[Structured diff data]
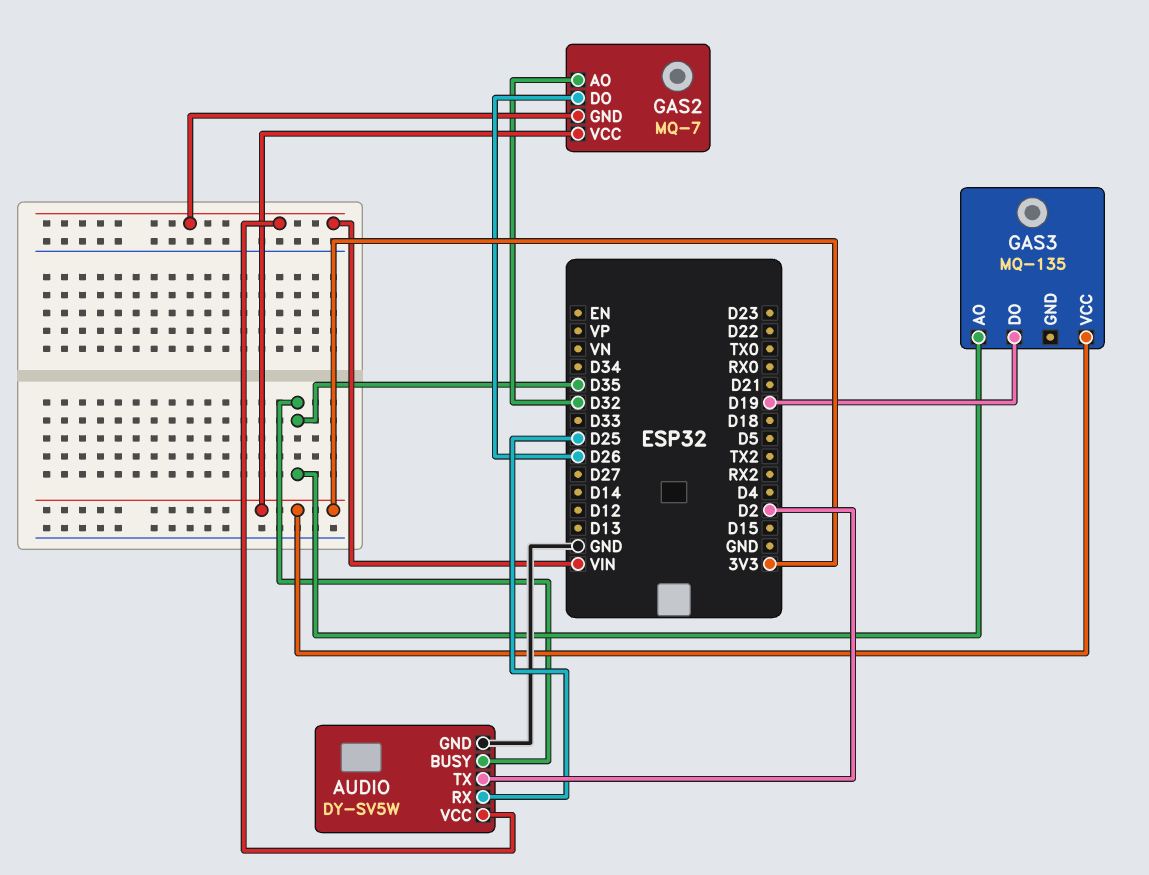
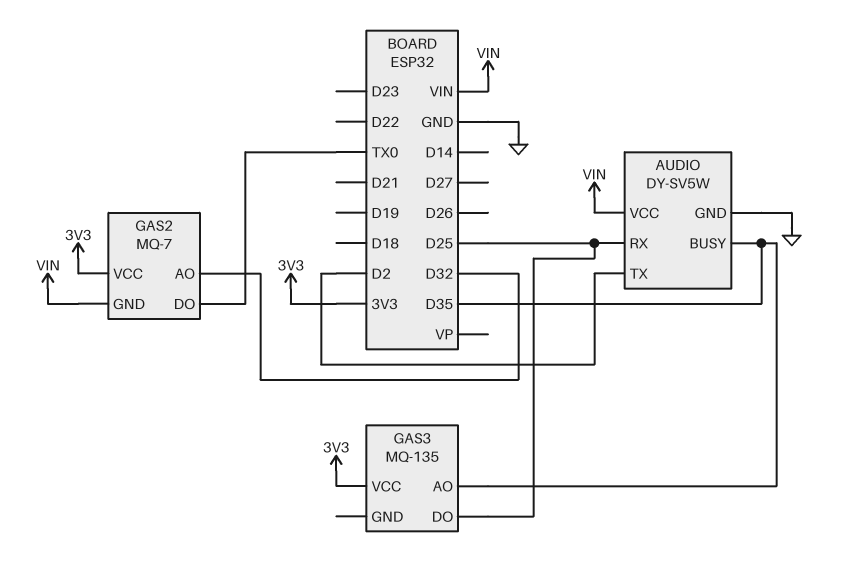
GAS2 pin DO: D26 -> TX0
GAS3 pin DO: D19 -> D25

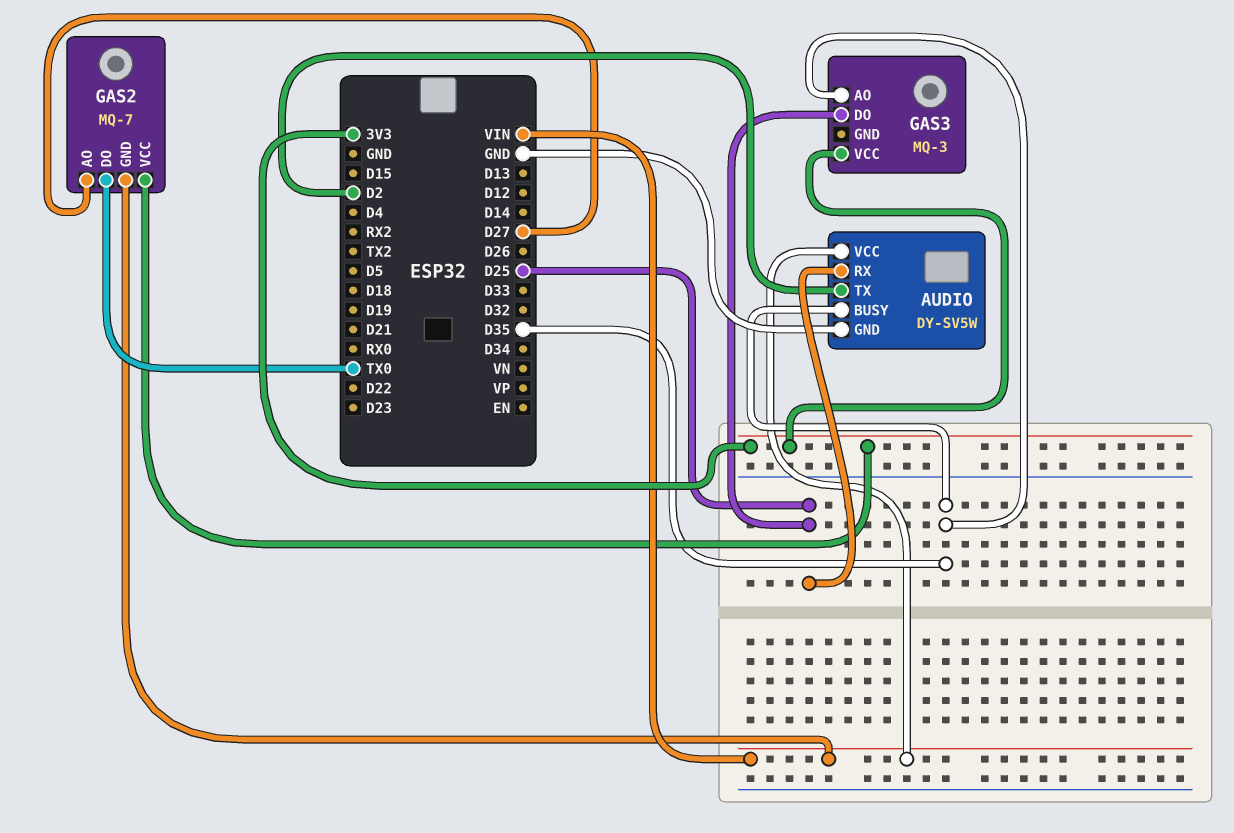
GAS2 pin AO: D32 -> D27
GAS3: MQ-135 -> MQ-3

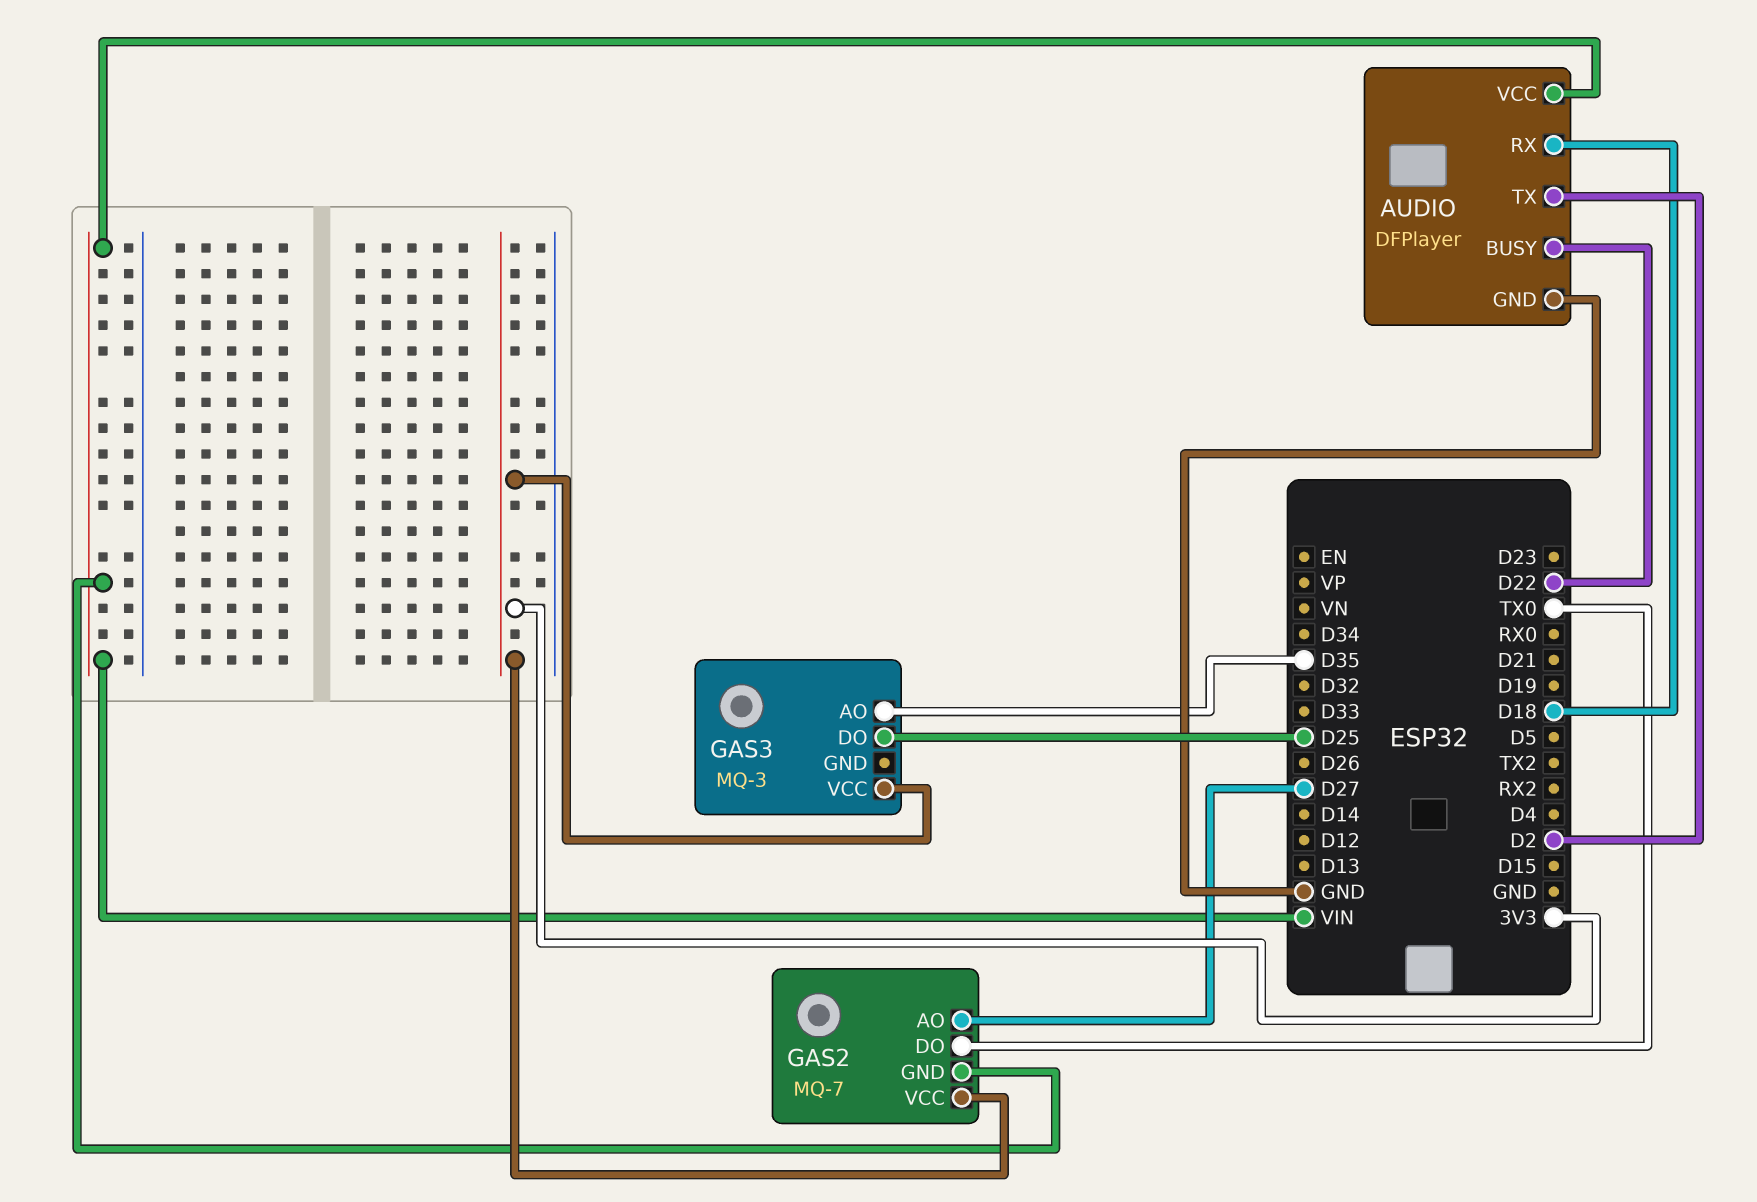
AUDIO: DY-SV5W -> DFPlayer
AUDIO pin BUSY: D35 -> D22
AUDIO pin RX: D25 -> D18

ASSIGNMENT
Lines from the records above that hold "AUDIO" are the ones to list.

RESULT OF THE EXERCISE
AUDIO: DY-SV5W -> DFPlayer
AUDIO pin BUSY: D35 -> D22
AUDIO pin RX: D25 -> D18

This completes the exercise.